#### [DIRECTIONS FOR THIS TASK]
Across the data below, how many lines hold "gelb"? Answer with that number and nothing else.

▬▬▬▬▬▬▬▬▬▬

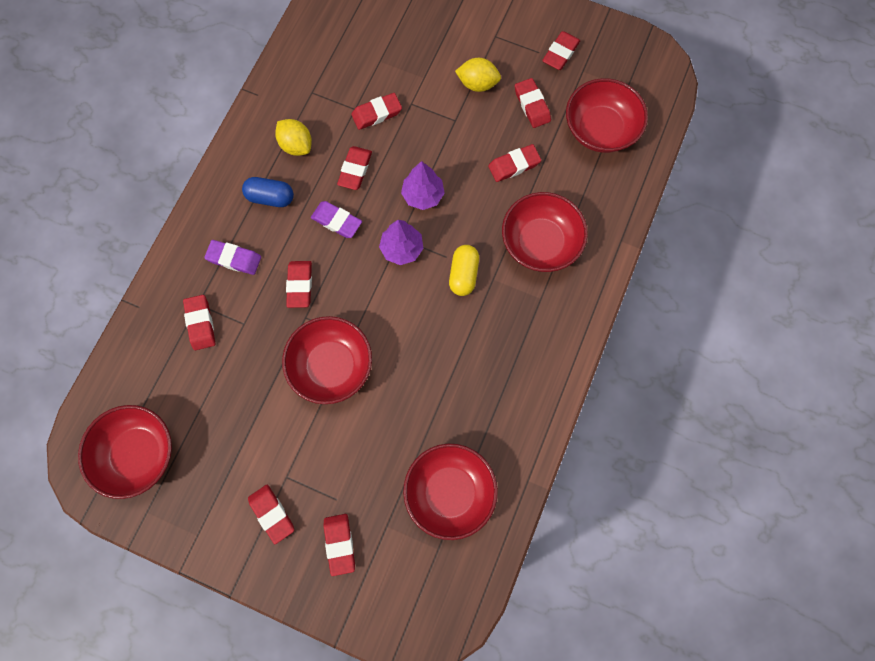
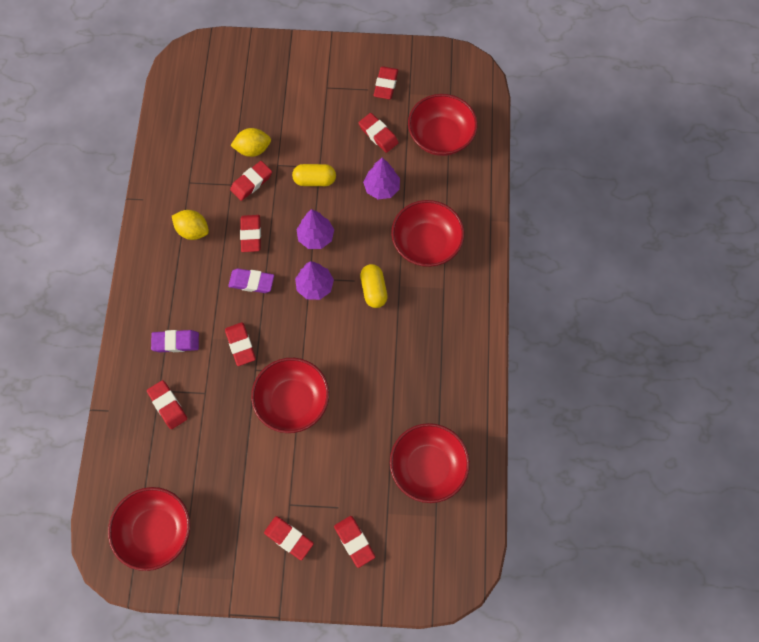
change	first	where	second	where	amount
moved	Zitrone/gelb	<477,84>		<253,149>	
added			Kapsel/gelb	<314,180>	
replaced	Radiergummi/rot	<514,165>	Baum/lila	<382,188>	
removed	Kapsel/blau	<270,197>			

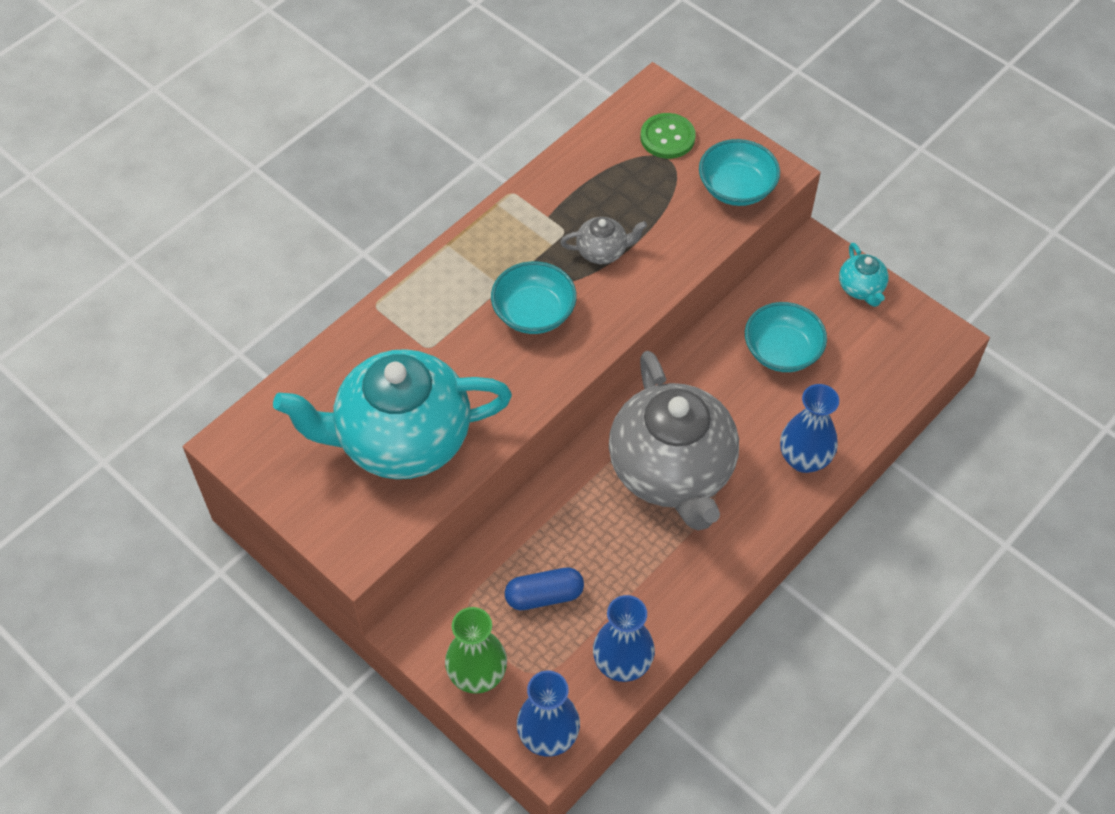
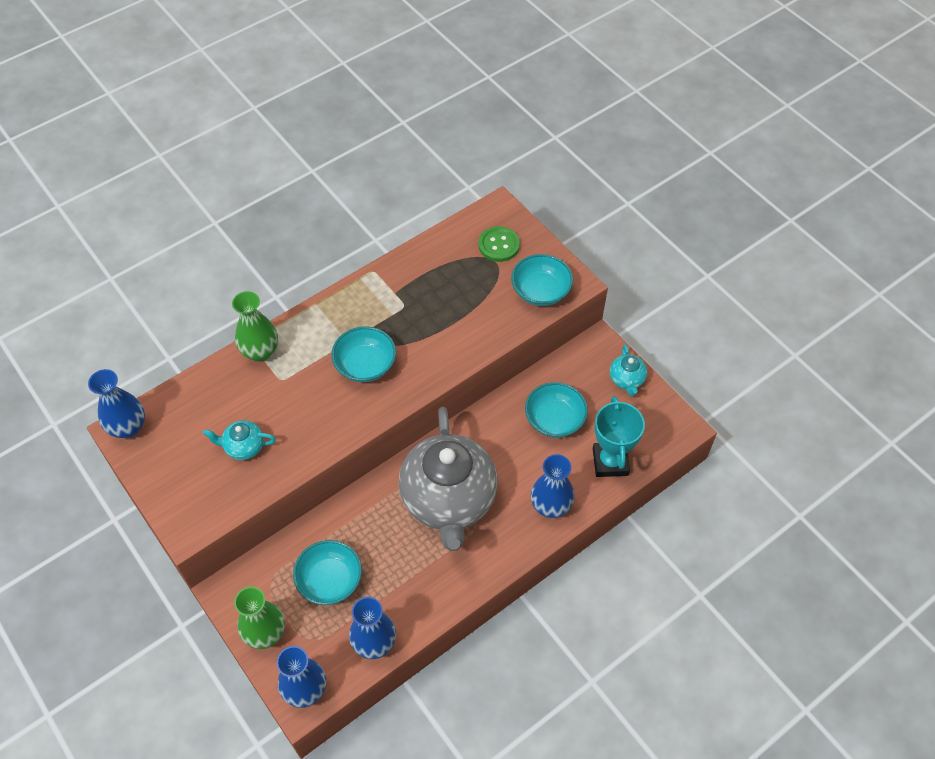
change	first	where	second	where	amount
added			Vase/blau	<128,427>	
resized	Teekanne/türkis	<402,439>		<244,447>	x0.41
added			Vase/grün	<260,351>	
replaced	Kapsel/blau	<544,596>	Schüssel/türkis	<330,580>	
added			Pokal/türkis	<610,462>	
removed	Teekanne/grau	<602,251>			

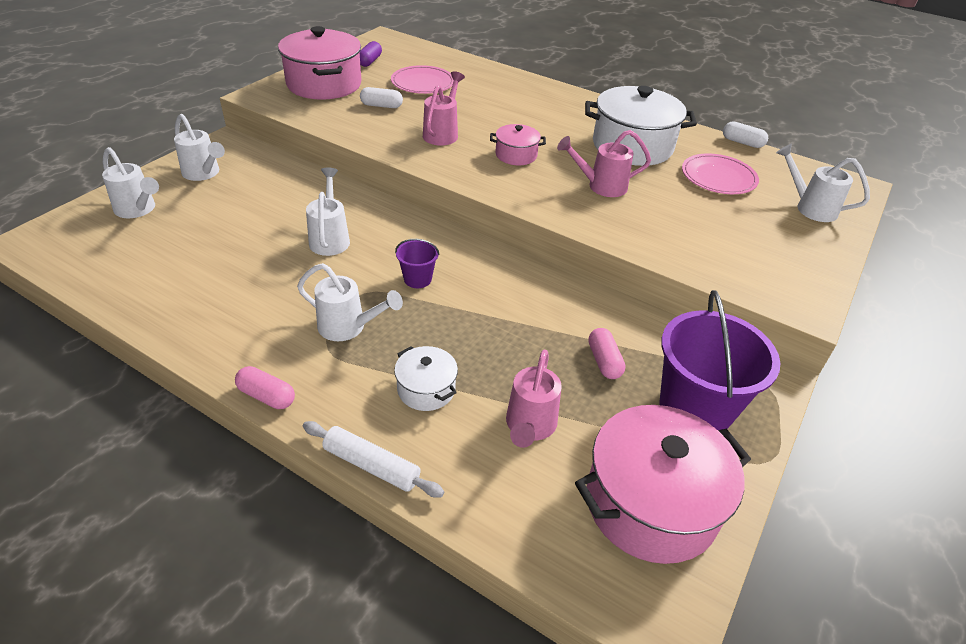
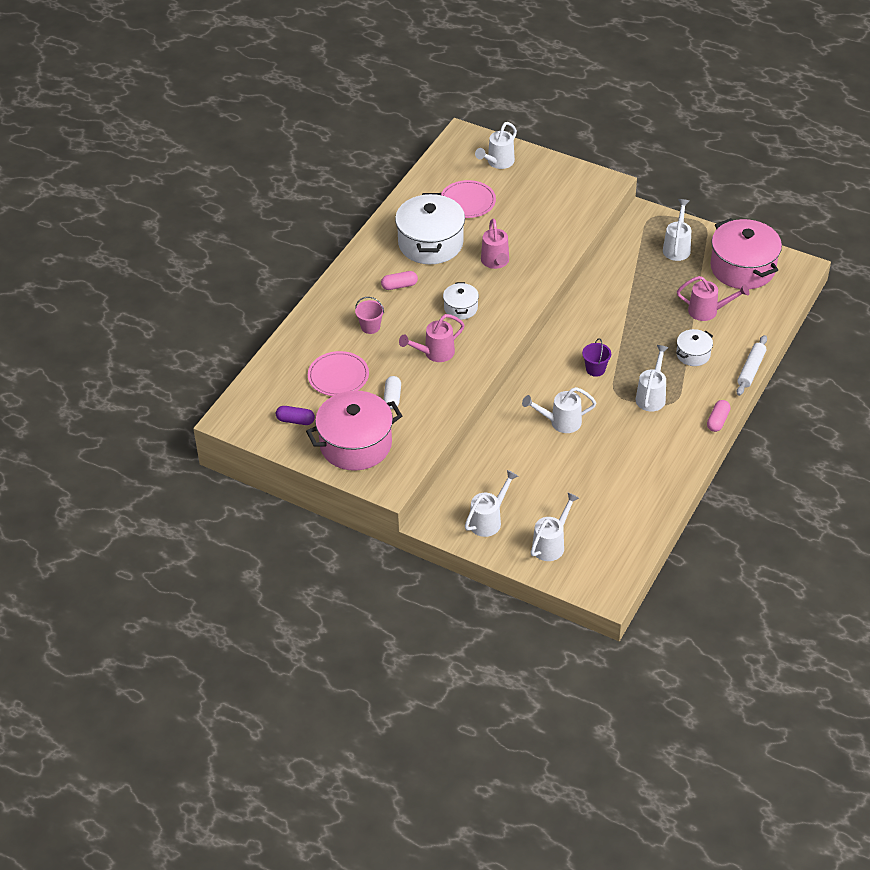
change	first	where	second	where	amount
added			Eimer/rosa	<370,327>	
moved	Kapsel/rosa	<604,361>		<399,286>	
turned	Gießkanne/rosa	<442,133>		<434,353>	45 degrees counterclockwise
recoloured	Kochtopf/rosa	<516,155>	Kochtopf/weiß	<460,308>	
replaced	Eimer/lila	<694,410>	Gießkanne/weiß	<677,247>	
removed	Kapsel/weiß	<742,142>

▬▬▬▬▬▬▬▬▬▬

#### [RESPONSE AREA]
2